[ACTION ITEM] Return all lines below containing the word "plus".

[DATA]
[Start of Attachment]

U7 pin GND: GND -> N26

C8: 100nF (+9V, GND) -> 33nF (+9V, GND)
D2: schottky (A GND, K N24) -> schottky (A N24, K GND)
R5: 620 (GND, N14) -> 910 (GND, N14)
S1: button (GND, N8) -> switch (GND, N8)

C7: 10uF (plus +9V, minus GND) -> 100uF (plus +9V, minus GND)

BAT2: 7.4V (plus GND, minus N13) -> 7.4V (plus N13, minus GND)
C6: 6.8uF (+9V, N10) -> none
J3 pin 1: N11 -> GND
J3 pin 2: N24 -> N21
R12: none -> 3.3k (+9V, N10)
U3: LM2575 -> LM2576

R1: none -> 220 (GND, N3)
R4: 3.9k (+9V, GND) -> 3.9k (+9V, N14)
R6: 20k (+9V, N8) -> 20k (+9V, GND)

[End of Attachment]

[RESPONSE BOX]
C7: 10uF (plus +9V, minus GND) -> 100uF (plus +9V, minus GND)
BAT2: 7.4V (plus GND, minus N13) -> 7.4V (plus N13, minus GND)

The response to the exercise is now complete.